§ **Exercise**
Could you reproduce, word for word, everything below from the line containing "orange vase: 5 -> 3" down to the line containing "orange shoe: 3 -> 0", with both of those lines included and no others?
--- START ---
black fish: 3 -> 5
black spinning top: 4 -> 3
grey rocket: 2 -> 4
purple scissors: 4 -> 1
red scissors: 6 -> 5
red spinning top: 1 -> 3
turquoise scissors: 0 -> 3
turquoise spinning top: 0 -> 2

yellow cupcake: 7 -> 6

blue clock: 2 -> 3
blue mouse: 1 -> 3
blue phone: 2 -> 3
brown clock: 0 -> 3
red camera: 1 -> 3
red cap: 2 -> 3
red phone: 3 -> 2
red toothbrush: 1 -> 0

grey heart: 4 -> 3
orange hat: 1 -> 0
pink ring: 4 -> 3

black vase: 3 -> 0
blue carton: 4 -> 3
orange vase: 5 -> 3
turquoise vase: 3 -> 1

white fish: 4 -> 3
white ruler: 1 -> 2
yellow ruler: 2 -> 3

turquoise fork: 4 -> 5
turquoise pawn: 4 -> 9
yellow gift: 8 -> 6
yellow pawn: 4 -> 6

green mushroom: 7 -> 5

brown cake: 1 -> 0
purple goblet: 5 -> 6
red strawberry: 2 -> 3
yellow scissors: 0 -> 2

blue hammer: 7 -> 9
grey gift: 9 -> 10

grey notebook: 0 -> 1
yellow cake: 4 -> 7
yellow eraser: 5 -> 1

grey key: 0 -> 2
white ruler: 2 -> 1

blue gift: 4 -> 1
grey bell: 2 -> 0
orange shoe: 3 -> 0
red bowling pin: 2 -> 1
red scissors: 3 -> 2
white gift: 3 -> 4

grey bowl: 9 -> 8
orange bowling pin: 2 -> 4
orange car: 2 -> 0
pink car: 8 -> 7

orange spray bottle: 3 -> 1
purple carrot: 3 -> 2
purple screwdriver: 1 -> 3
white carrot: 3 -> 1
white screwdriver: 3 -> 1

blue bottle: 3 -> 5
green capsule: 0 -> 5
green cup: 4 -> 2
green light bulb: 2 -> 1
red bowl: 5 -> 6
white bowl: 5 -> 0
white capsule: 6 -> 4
--- END ---
§ **Response for this exercise**
orange vase: 5 -> 3
turquoise vase: 3 -> 1

white fish: 4 -> 3
white ruler: 1 -> 2
yellow ruler: 2 -> 3

turquoise fork: 4 -> 5
turquoise pawn: 4 -> 9
yellow gift: 8 -> 6
yellow pawn: 4 -> 6

green mushroom: 7 -> 5

brown cake: 1 -> 0
purple goblet: 5 -> 6
red strawberry: 2 -> 3
yellow scissors: 0 -> 2

blue hammer: 7 -> 9
grey gift: 9 -> 10

grey notebook: 0 -> 1
yellow cake: 4 -> 7
yellow eraser: 5 -> 1

grey key: 0 -> 2
white ruler: 2 -> 1

blue gift: 4 -> 1
grey bell: 2 -> 0
orange shoe: 3 -> 0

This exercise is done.